SUPPLIED ENTRIES START
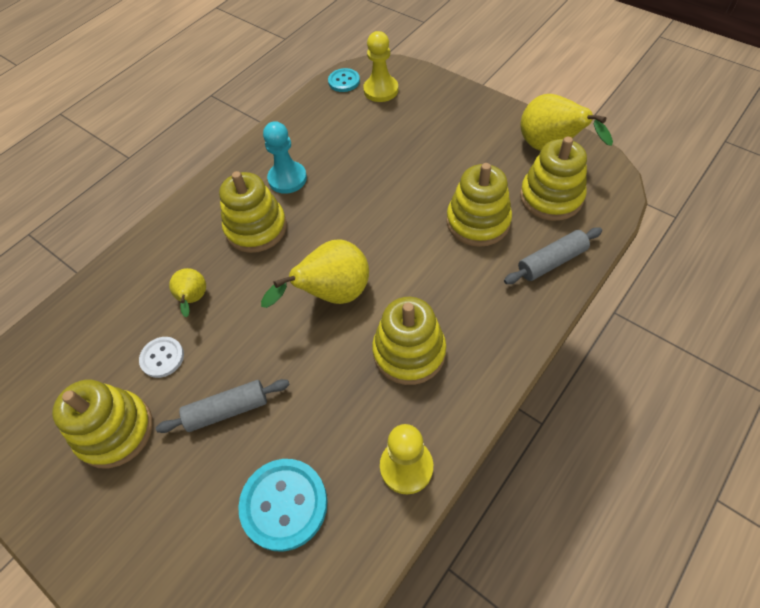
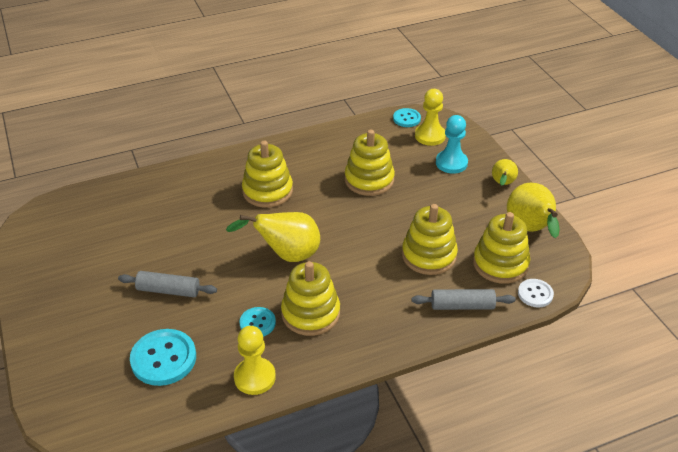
camera: 25 degrees right, 15 degrees down
(115, 431) = (95, 269): yellow stacking toy -> yellow stacking toy (369, 180)
(162, 358) = (151, 242): white button -> white button (535, 294)
(194, 299) = (195, 217): yellow pear -> yellow pear (502, 184)
(287, 179) = (313, 168): turquoise pawn -> turquoise pawn (451, 163)
(360, 396) = (257, 323): none -> turquoise button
SUPPLIED ENTRIES END
- _ABOUT THIS EXERCISE_
Set down exactly what runs from the line with "(115, 431) = (95, 269): yellow" to the last line of the data above, including both of those lines and no others.

- _ANSWER_
(115, 431) = (95, 269): yellow stacking toy -> yellow stacking toy (369, 180)
(162, 358) = (151, 242): white button -> white button (535, 294)
(194, 299) = (195, 217): yellow pear -> yellow pear (502, 184)
(287, 179) = (313, 168): turquoise pawn -> turquoise pawn (451, 163)
(360, 396) = (257, 323): none -> turquoise button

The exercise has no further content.